* _Source material_:
======

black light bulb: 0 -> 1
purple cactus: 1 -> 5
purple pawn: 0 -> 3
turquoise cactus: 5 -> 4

======

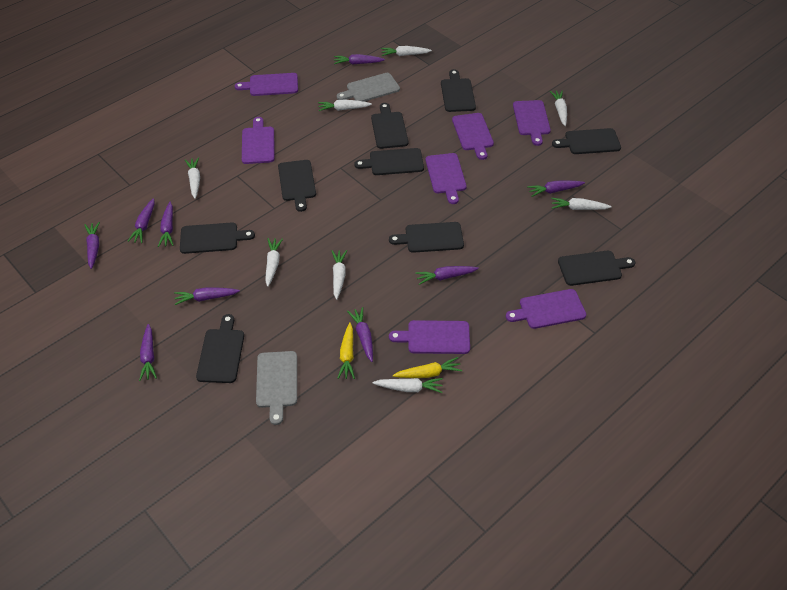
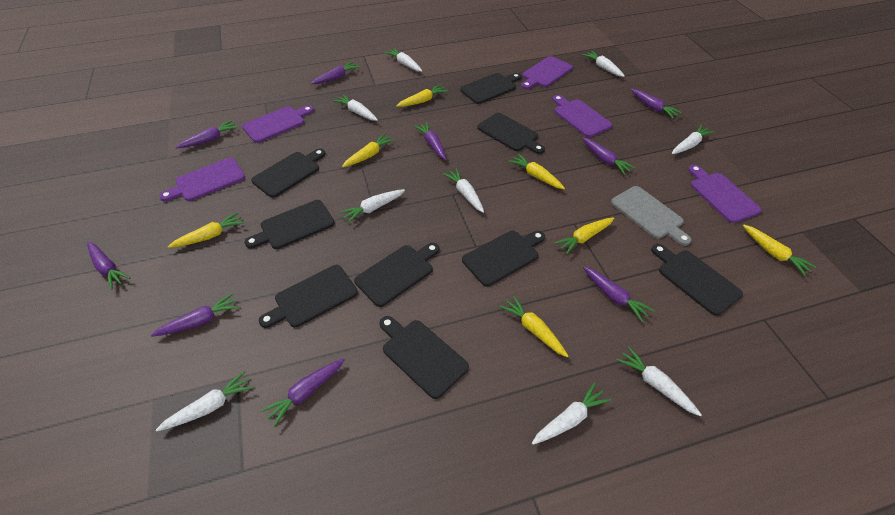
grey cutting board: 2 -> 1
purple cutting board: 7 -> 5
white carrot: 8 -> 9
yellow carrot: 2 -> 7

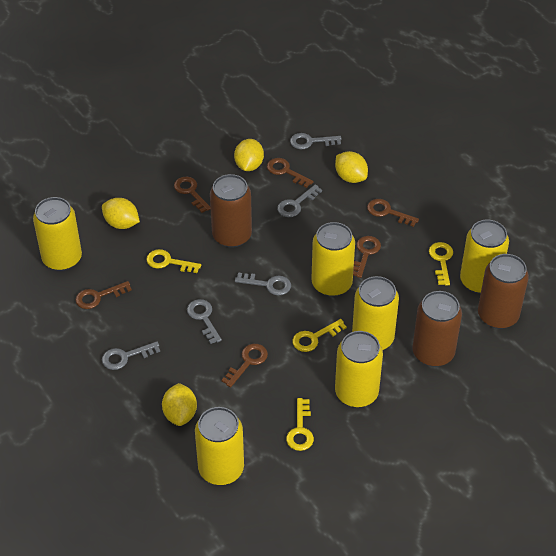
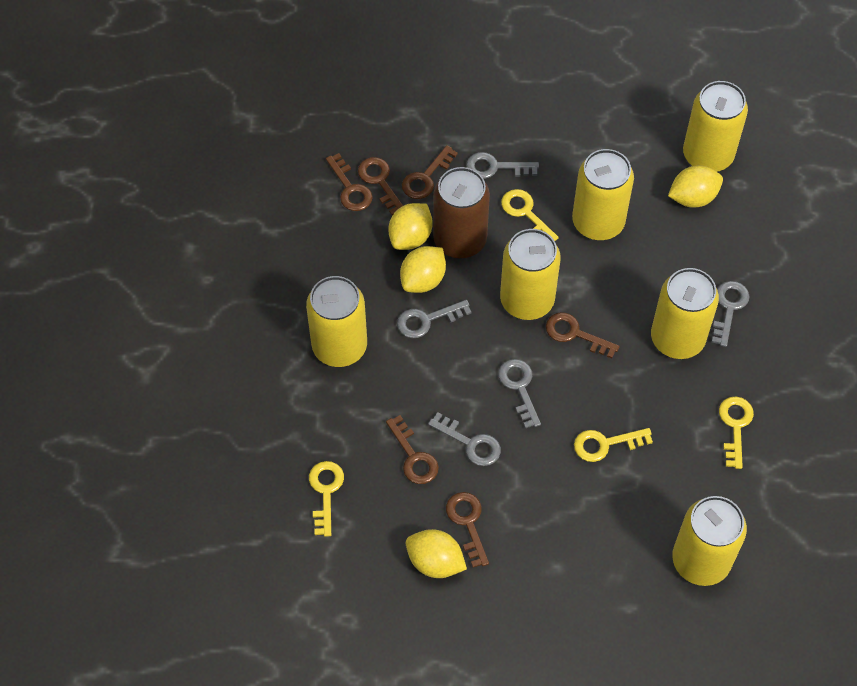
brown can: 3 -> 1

======

* _Work instructions_:
Your reply should consist solely of the number of lines above that contain the word "purple".

* _Finished exercise_:
3